### TASK ITEM
From the first line to the last, copy the material word for word; pictures stay out.

Top of RECORDS

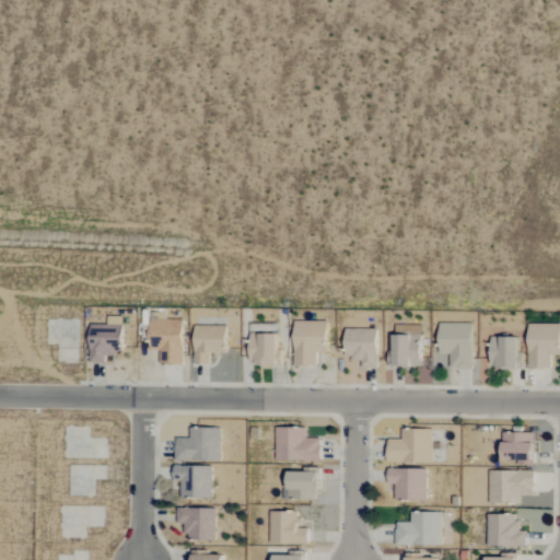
[(165,321),(165,313),(150,313),(149,348),(160,348),(160,365),(182,365),(183,321),(165,321)]
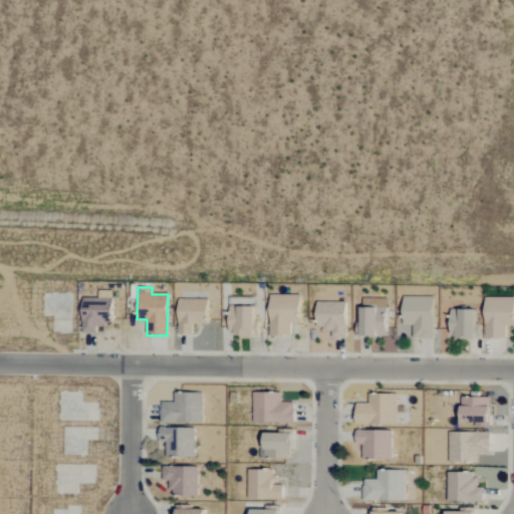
[(300,295),(270,295),(269,336),(291,336),(291,323),(299,323),(300,295)]
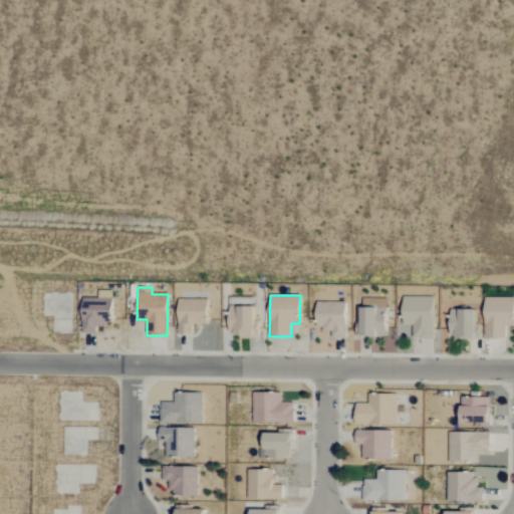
[(433,297),(403,297),(403,326),(413,326),(413,339),(434,338),(433,297)]
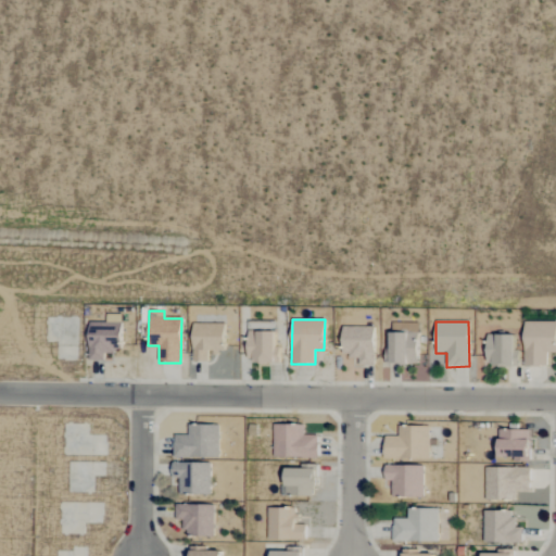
[(555,323),(525,321),(523,366),(546,367),(547,353),(555,353),(555,323)]
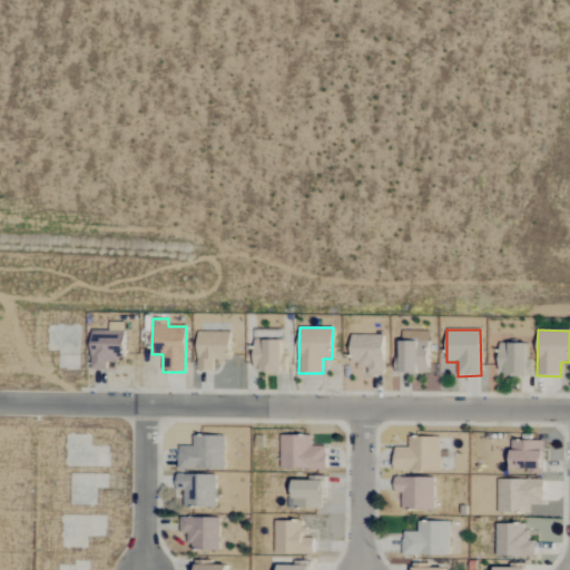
[(107,370),(107,363),(121,363),(123,332),(91,331),(90,370),(107,370)]
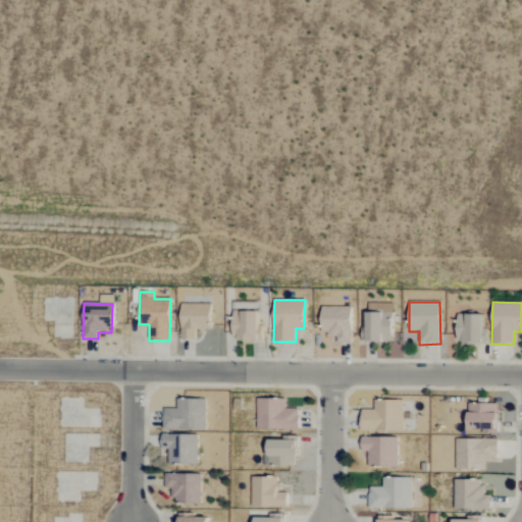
[(181,341),(196,340),(196,330),(210,329),(210,304),(180,304),(181,341)]
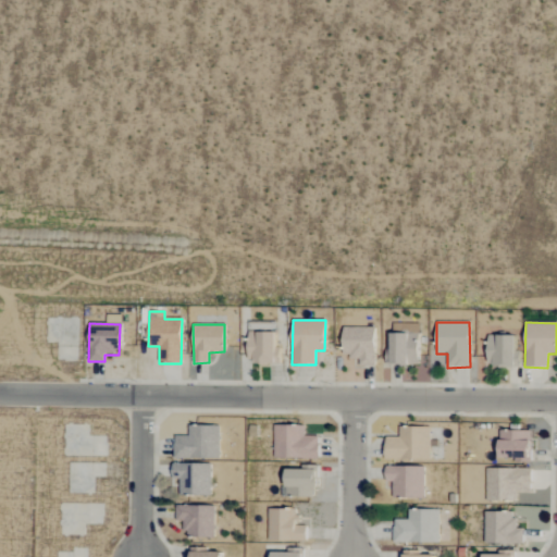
[(276,348),(275,325),(248,326),(249,364),(281,363),(280,348),(276,348)]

Bottom of RECORDS

### COMPLETED TASK
[(165,321),(165,313),(150,313),(149,348),(160,348),(160,365),(182,365),(183,321),(165,321)]
[(300,295),(270,295),(269,336),(291,336),(291,323),(299,323),(300,295)]
[(433,297),(403,297),(403,326),(413,326),(413,339),(434,338),(433,297)]
[(555,323),(525,321),(523,366),(546,367),(547,353),(555,353),(555,323)]
[(107,370),(107,363),(121,363),(123,332),(91,331),(90,370),(107,370)]
[(181,341),(196,340),(196,330),(210,329),(210,304),(180,304),(181,341)]
[(276,348),(275,325),(248,326),(249,364),(281,363),(280,348),(276,348)]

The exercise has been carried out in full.